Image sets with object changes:
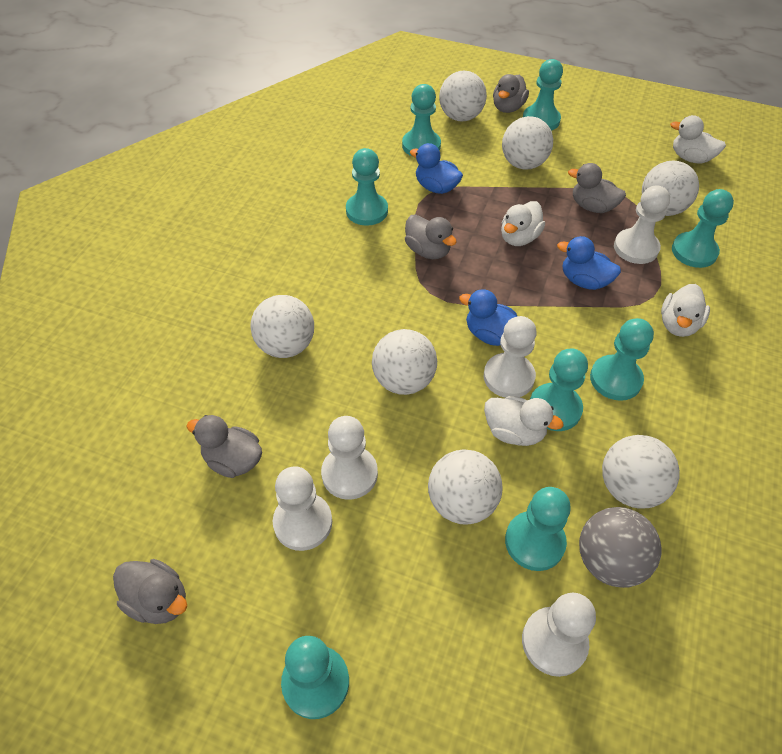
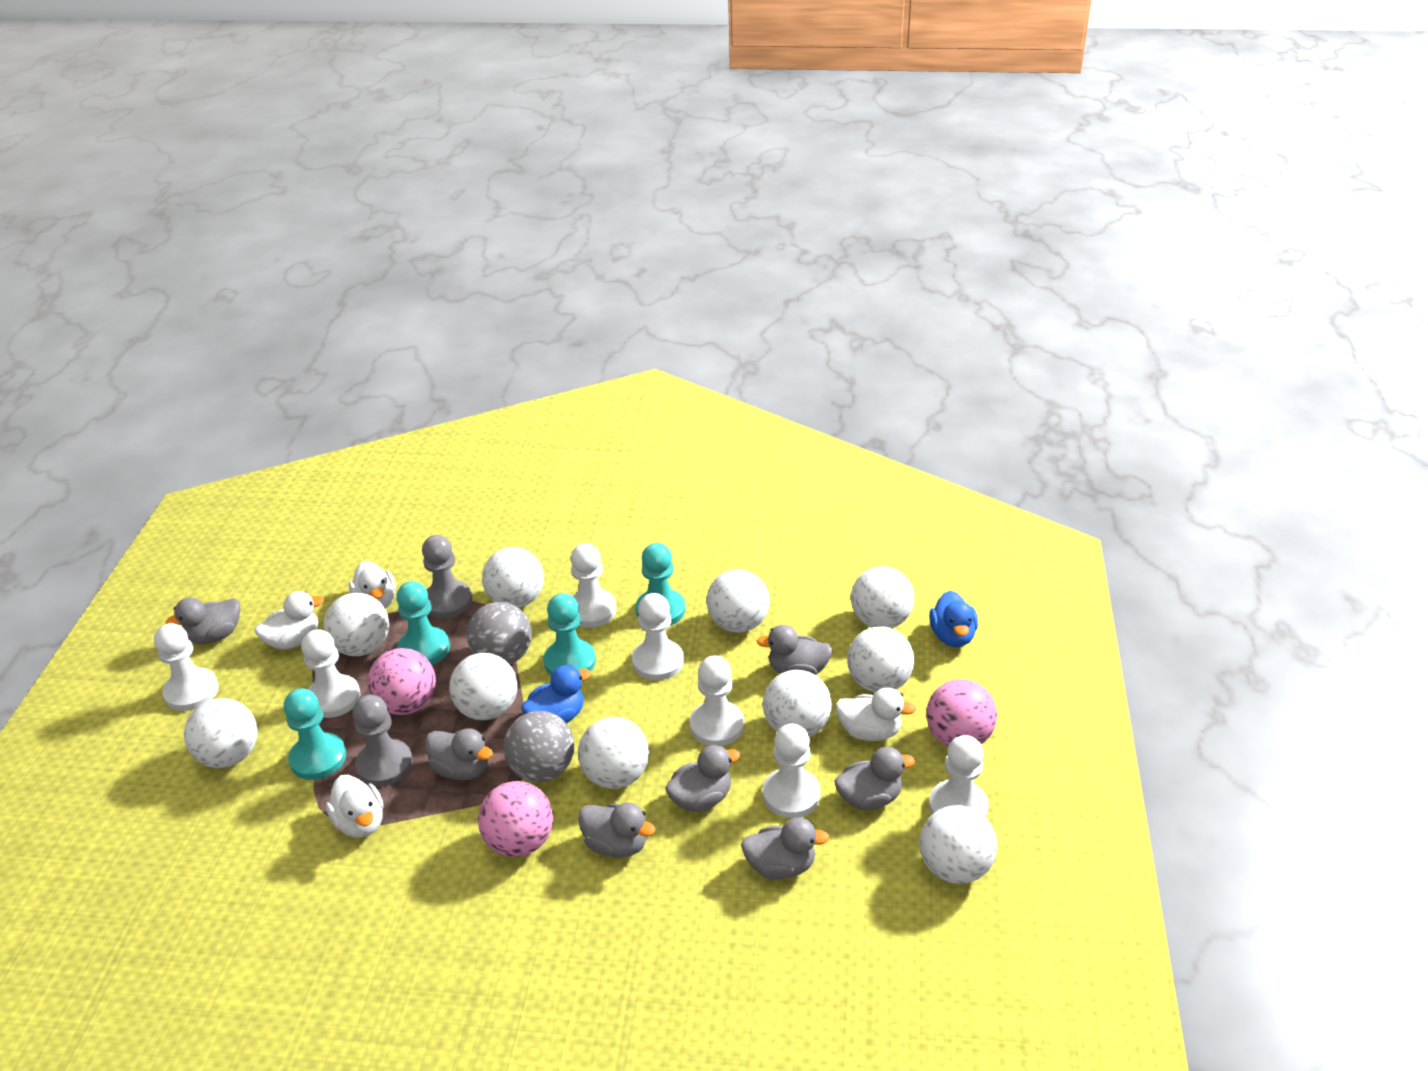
blue duck: 3 -> 2
grey ball: 1 -> 2
grey duck: 5 -> 7
grey pawn: 0 -> 2
pink ball: 0 -> 3
turquoise pawn: 8 -> 4
white ball: 7 -> 10
white pawn: 5 -> 7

- **EXERCISE AIM**:
Could you give all of the data again exactly as written, omitting any pictures?

- **EXERCISE RESPONSE**:
blue duck: 3 -> 2
grey ball: 1 -> 2
grey duck: 5 -> 7
grey pawn: 0 -> 2
pink ball: 0 -> 3
turquoise pawn: 8 -> 4
white ball: 7 -> 10
white pawn: 5 -> 7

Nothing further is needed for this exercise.